_Problem description_
The part below that opens with the line containing "green dumbbell: 0 -> 2" and closes with the line containing "white hammer: 3 -> 1" should be copied exactly, minus any pictures.

[Opening Data for this exercise section]

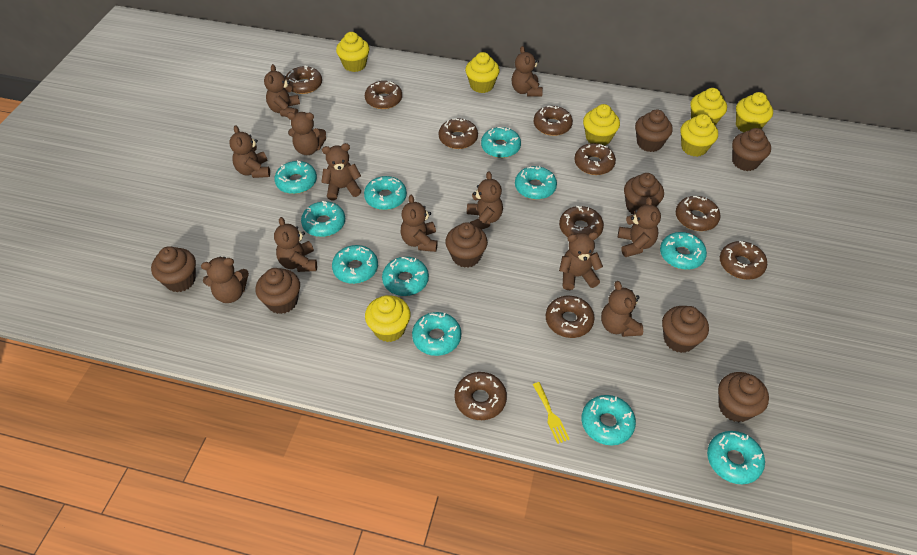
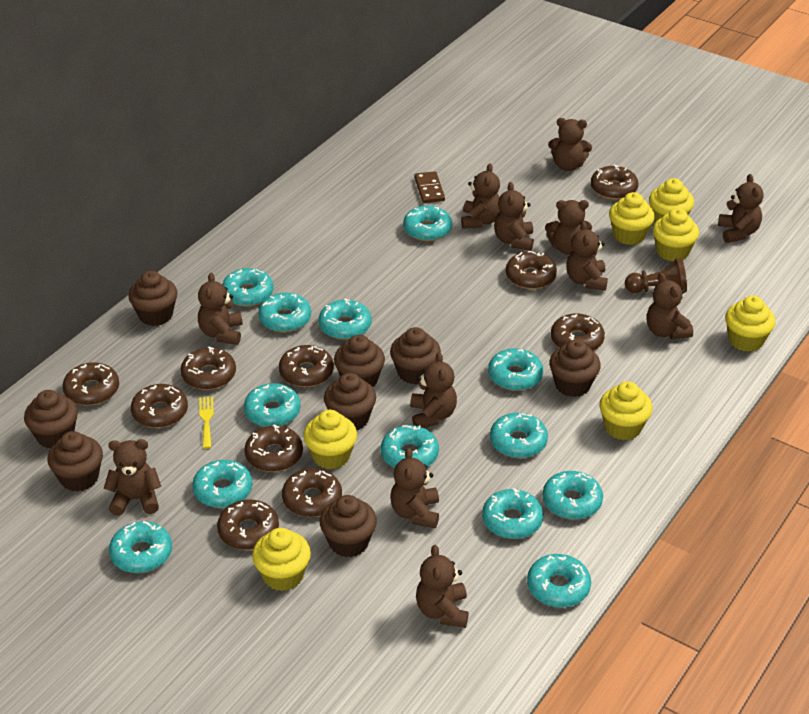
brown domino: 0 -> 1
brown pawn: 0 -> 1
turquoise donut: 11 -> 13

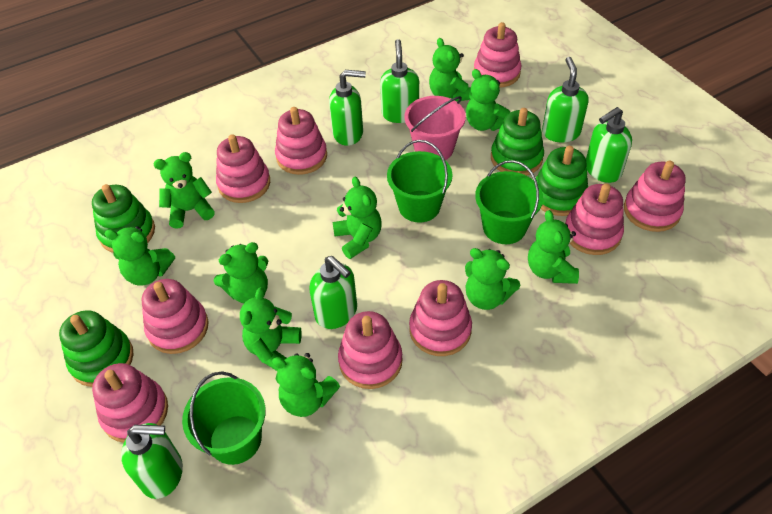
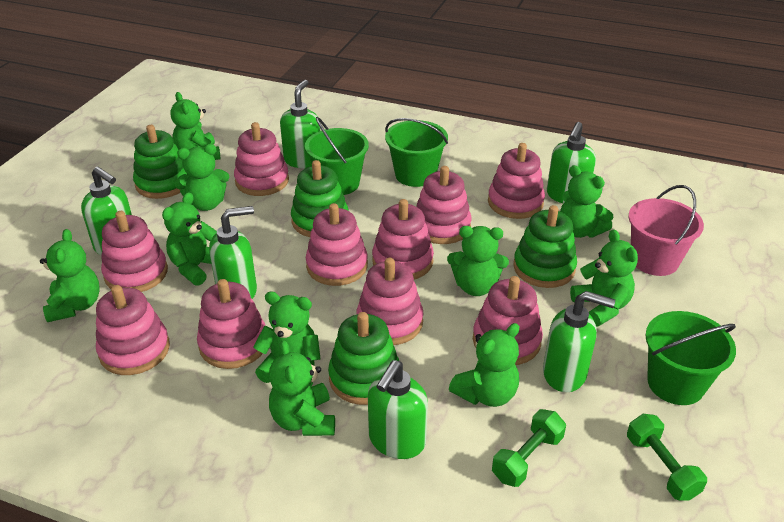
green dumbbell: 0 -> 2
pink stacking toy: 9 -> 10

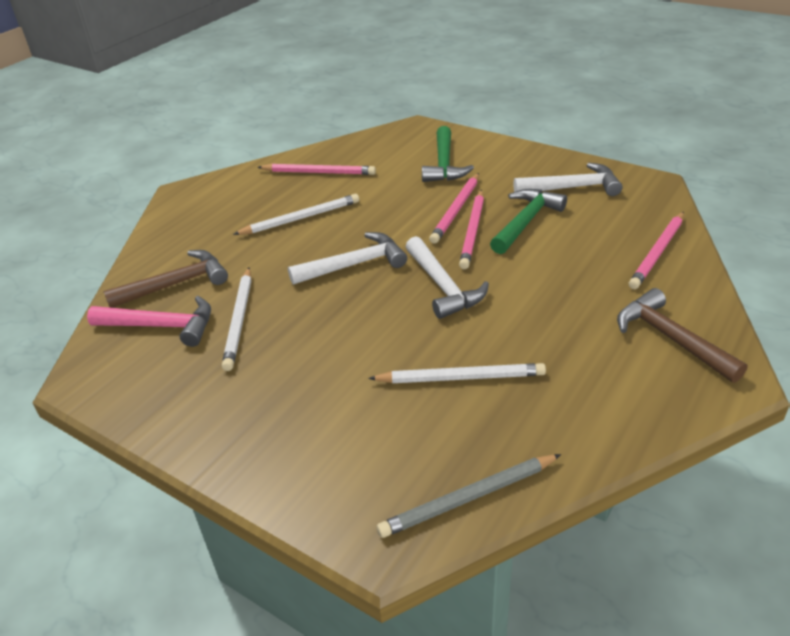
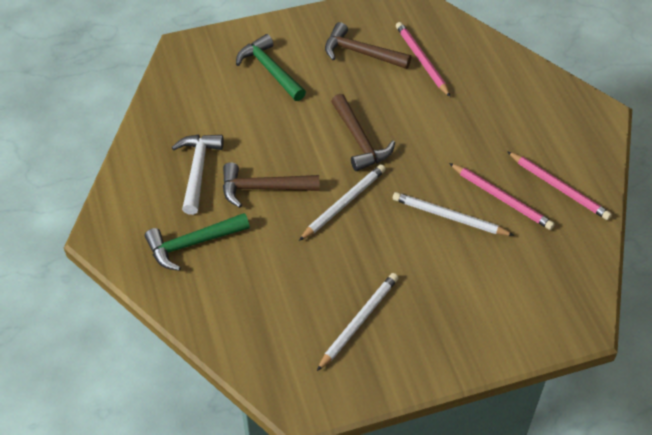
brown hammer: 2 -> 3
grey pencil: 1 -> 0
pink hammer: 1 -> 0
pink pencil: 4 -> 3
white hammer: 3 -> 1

[Closing Data for this exercise section]
[Opening Data for this exercise section]

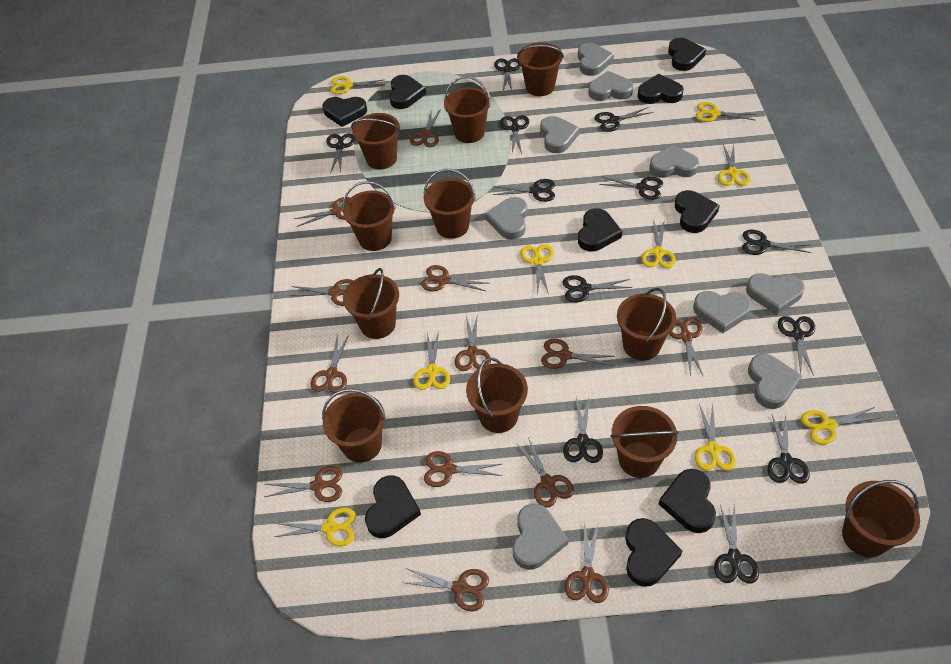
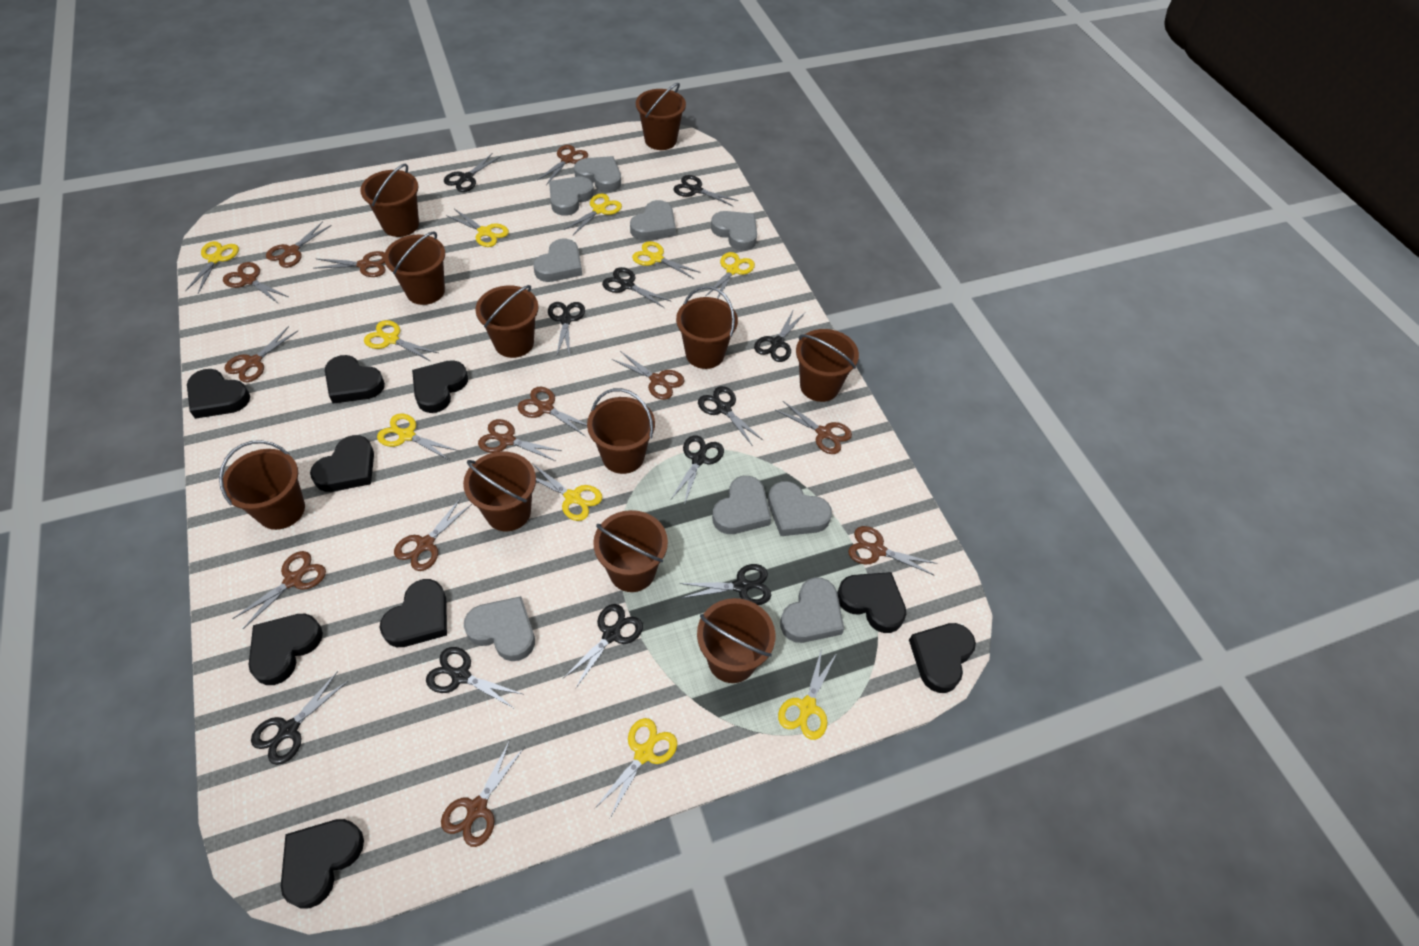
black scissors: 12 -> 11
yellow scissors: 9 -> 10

[Closing Data for this exercise section]

_Task response_
green dumbbell: 0 -> 2
pink stacking toy: 9 -> 10

brown hammer: 2 -> 3
grey pencil: 1 -> 0
pink hammer: 1 -> 0
pink pencil: 4 -> 3
white hammer: 3 -> 1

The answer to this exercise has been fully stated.